▶ [TASK]: Scan the entries below. Report each line where the string "turquoise" occurs.

^^^^^^^^^^^^^^^^

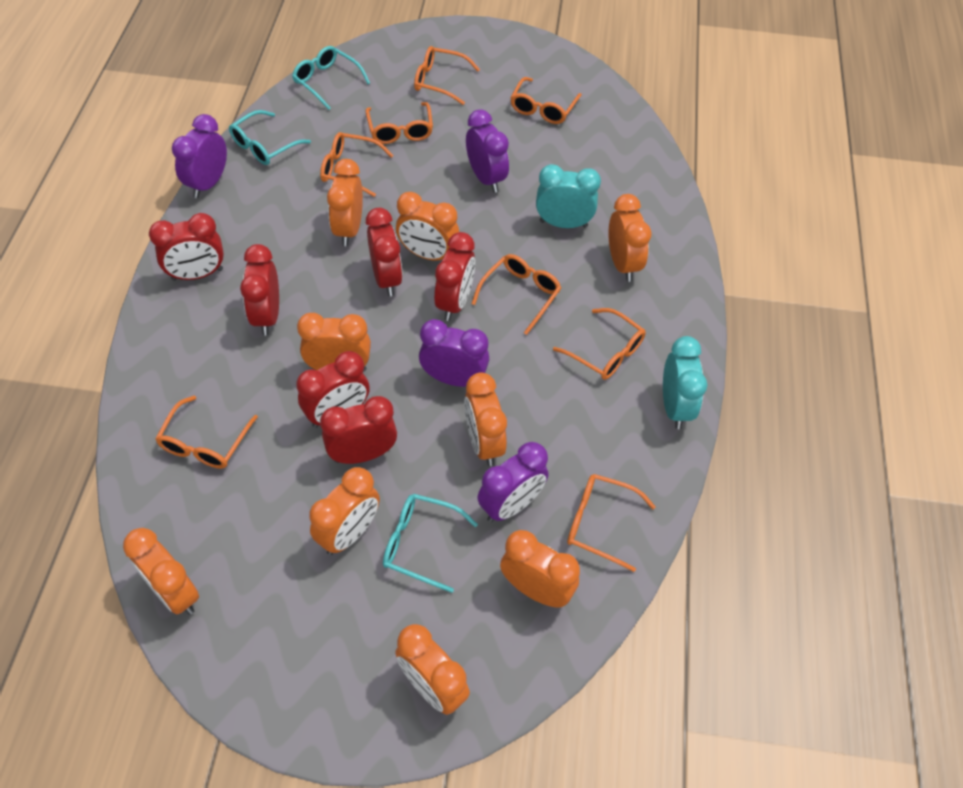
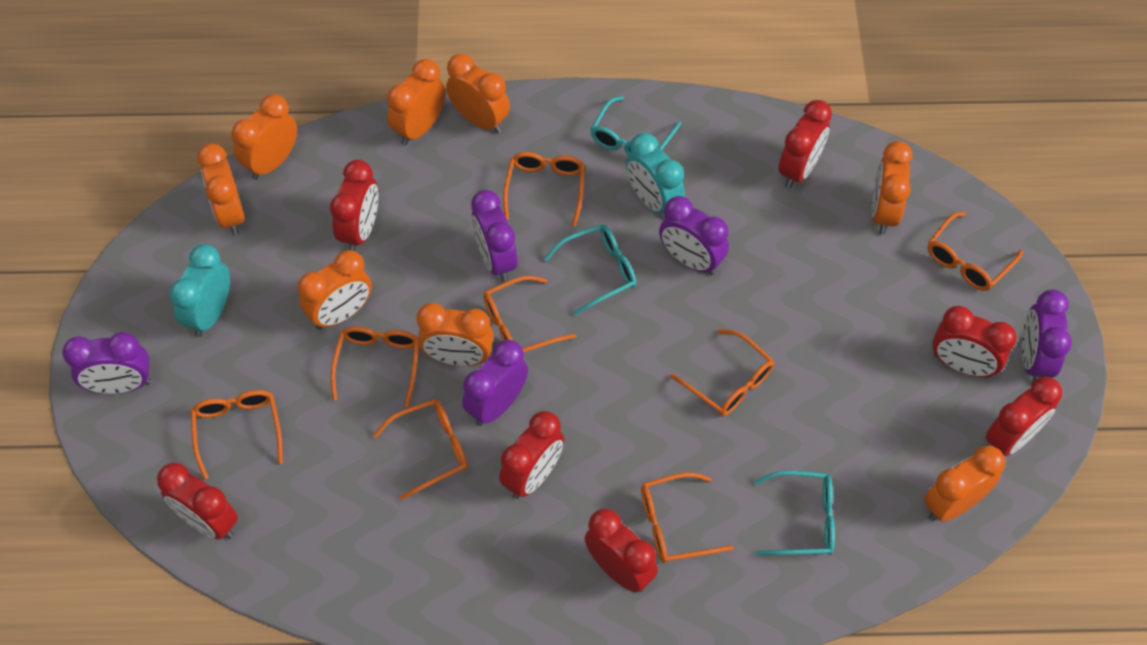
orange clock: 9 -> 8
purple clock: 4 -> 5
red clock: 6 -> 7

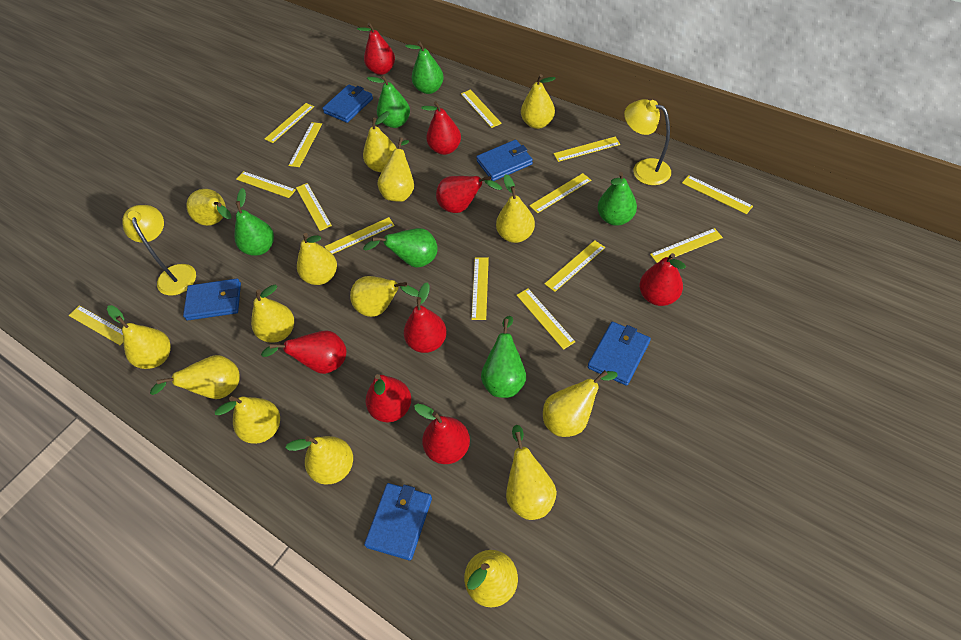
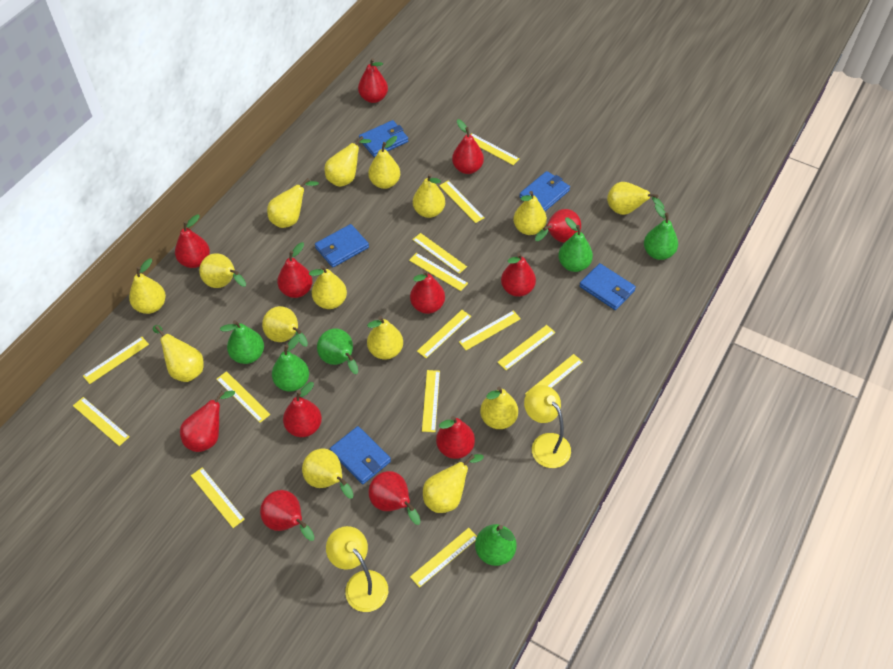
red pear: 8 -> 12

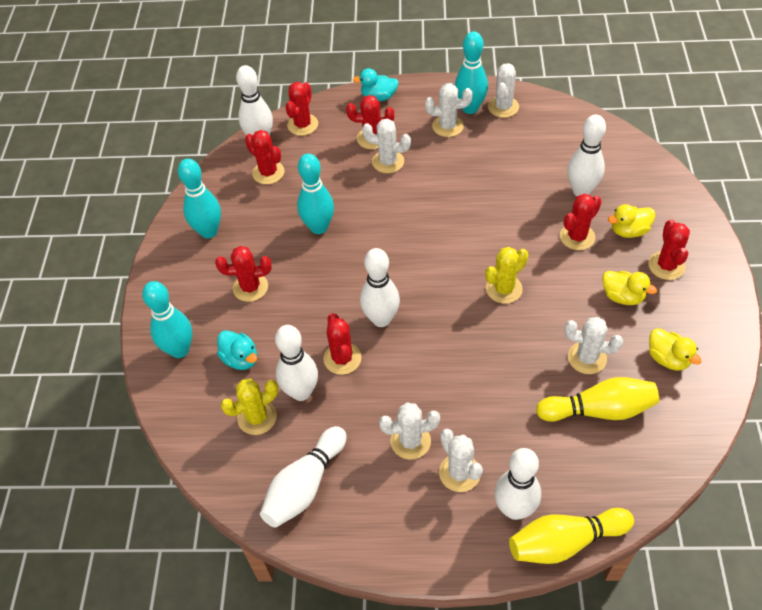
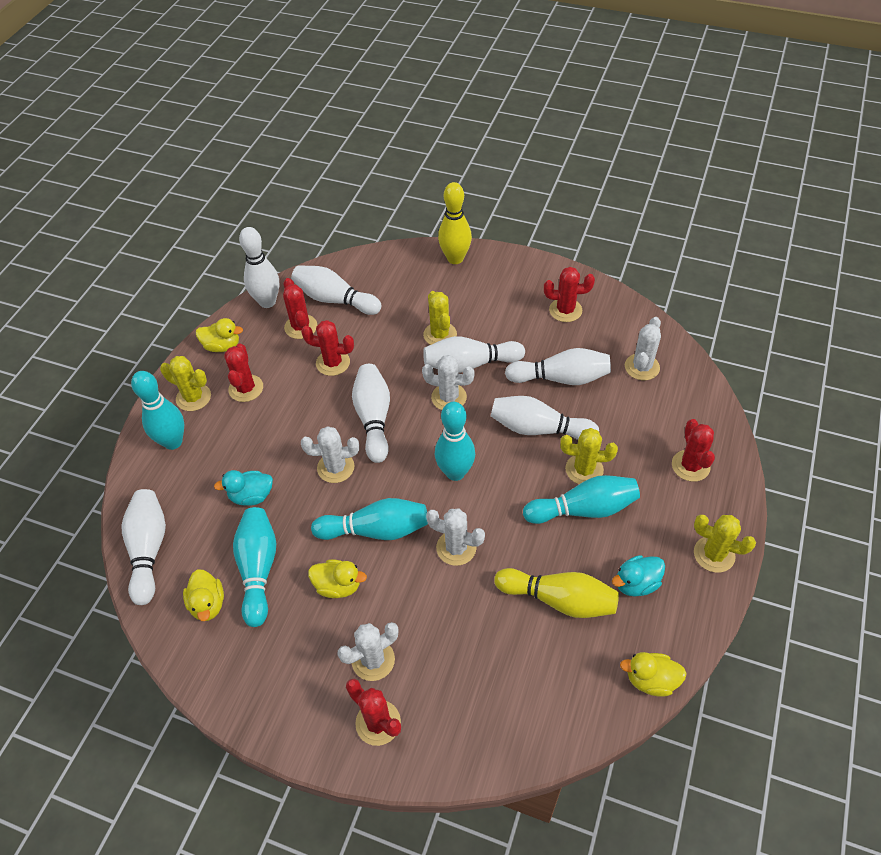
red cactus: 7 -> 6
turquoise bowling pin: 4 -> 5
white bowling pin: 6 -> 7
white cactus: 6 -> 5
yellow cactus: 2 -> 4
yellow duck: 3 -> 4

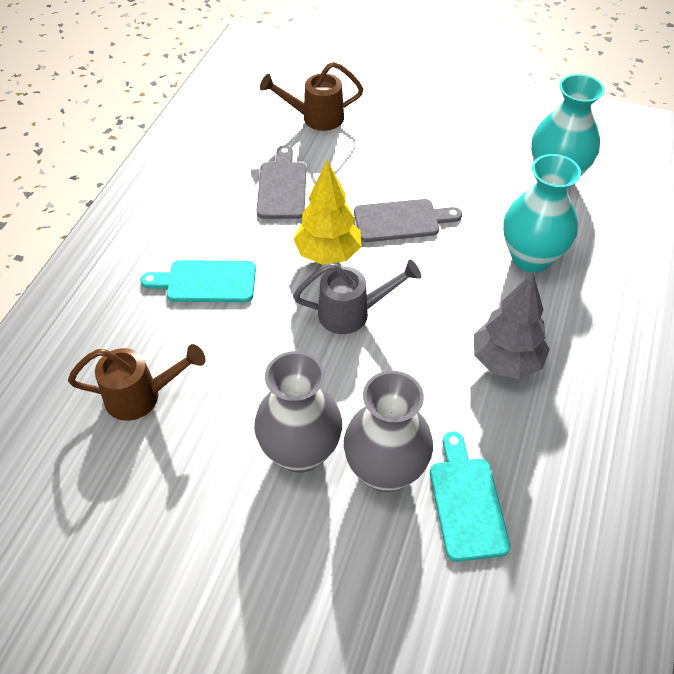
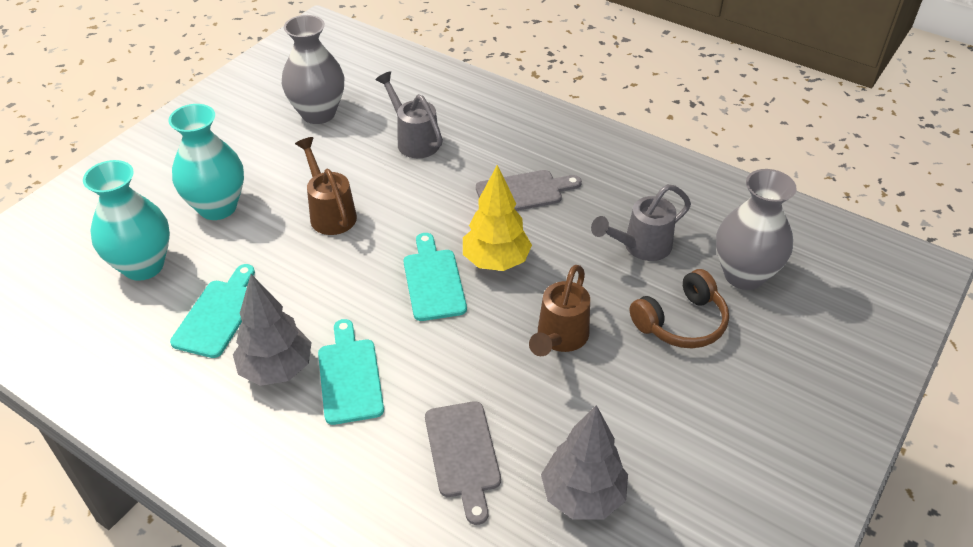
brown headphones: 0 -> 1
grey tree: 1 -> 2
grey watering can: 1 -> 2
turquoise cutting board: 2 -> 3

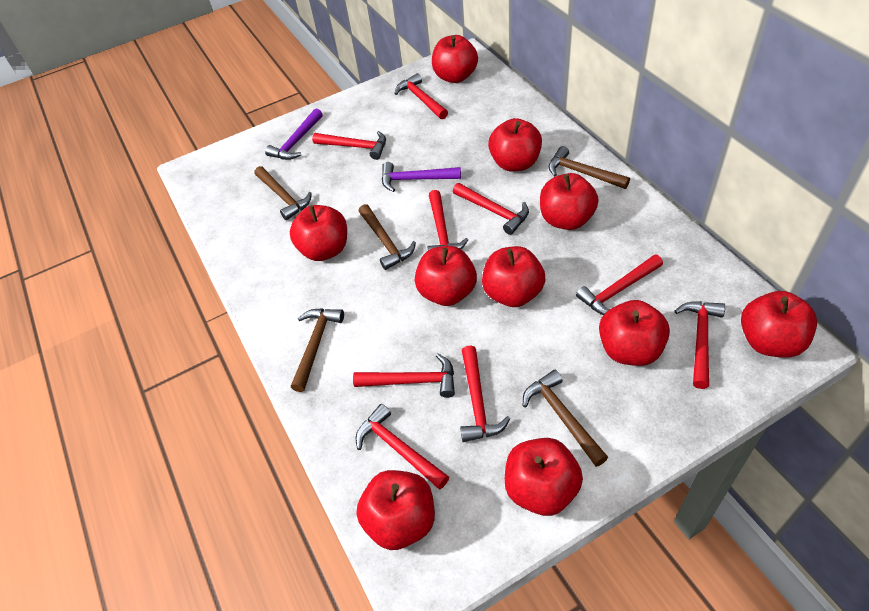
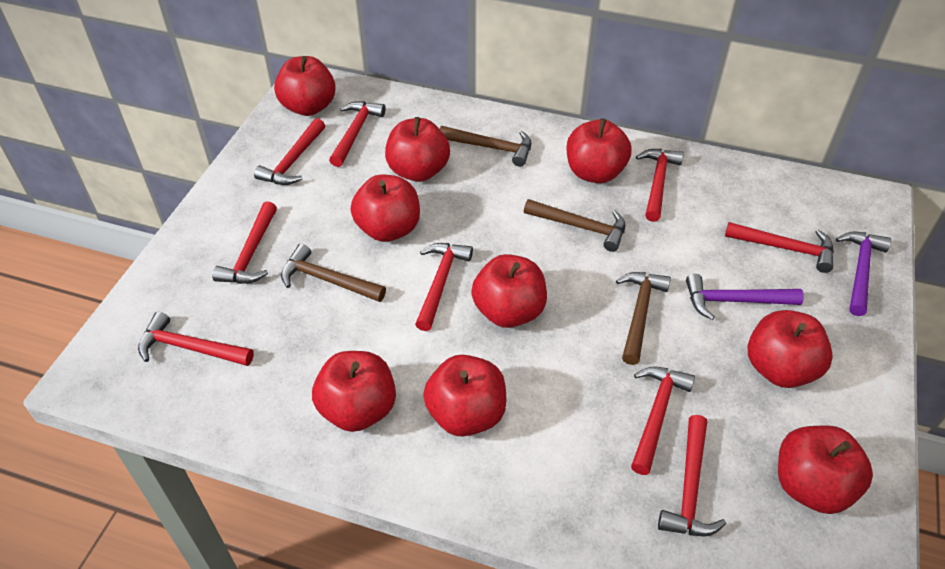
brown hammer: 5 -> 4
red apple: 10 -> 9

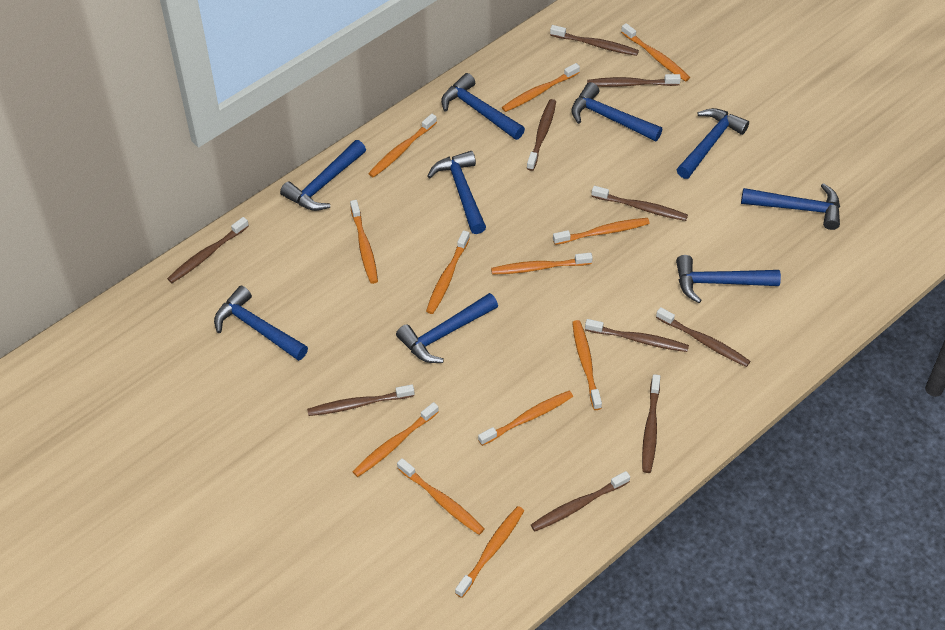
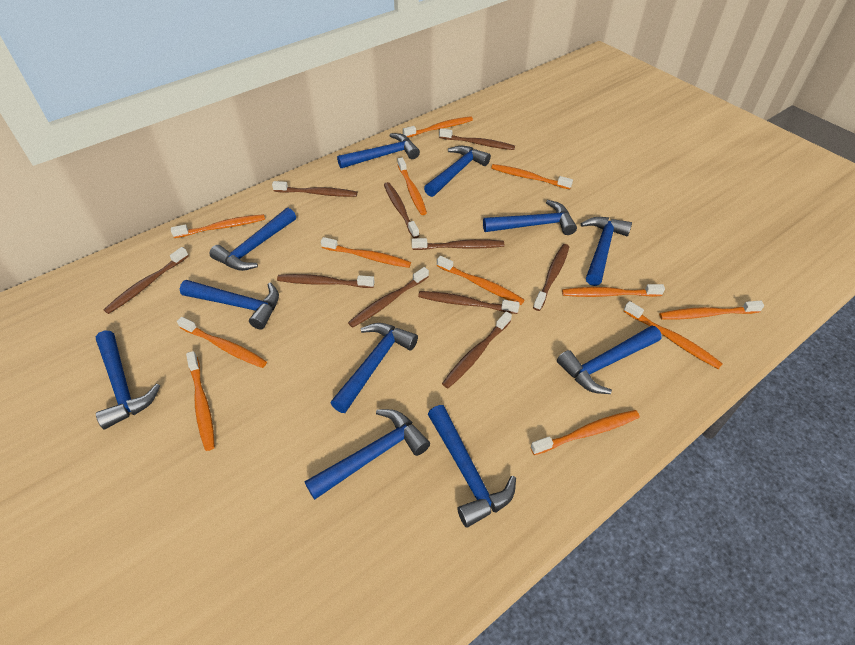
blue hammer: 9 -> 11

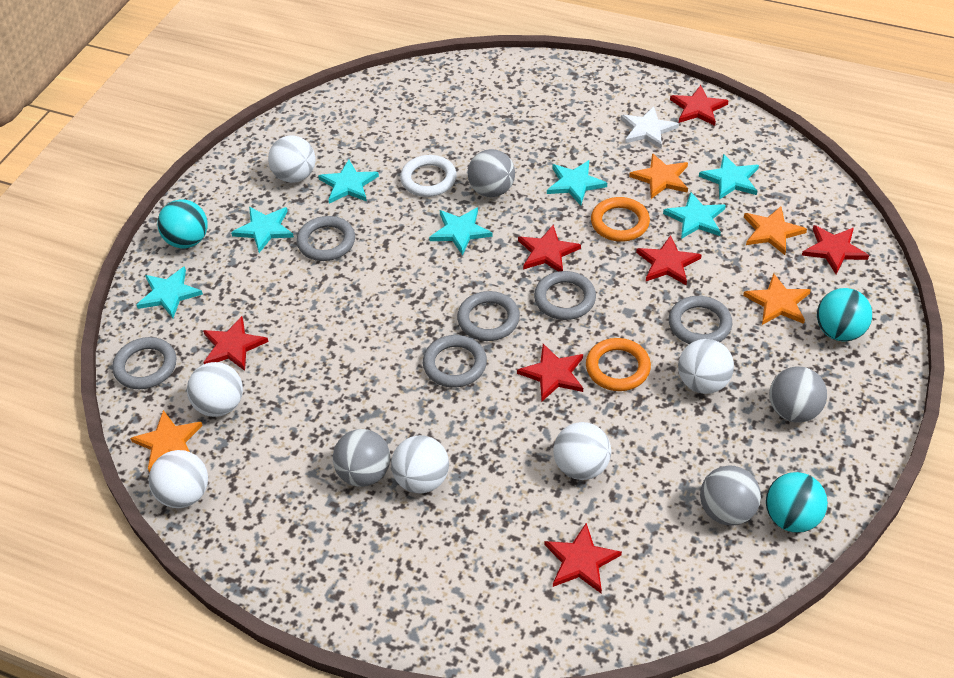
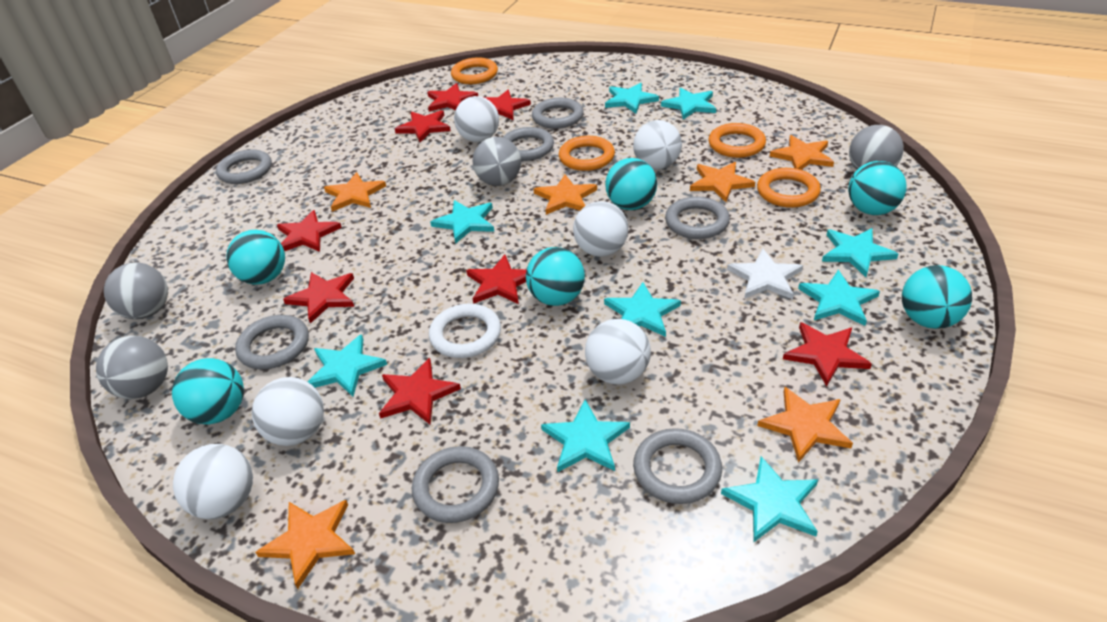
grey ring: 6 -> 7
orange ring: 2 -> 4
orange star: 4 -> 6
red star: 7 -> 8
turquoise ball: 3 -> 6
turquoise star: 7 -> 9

^^^^^^^^^^^^^^^^

▶ [ANSWER AREA]:
turquoise bowling pin: 4 -> 5
turquoise cutting board: 2 -> 3
turquoise ball: 3 -> 6
turquoise star: 7 -> 9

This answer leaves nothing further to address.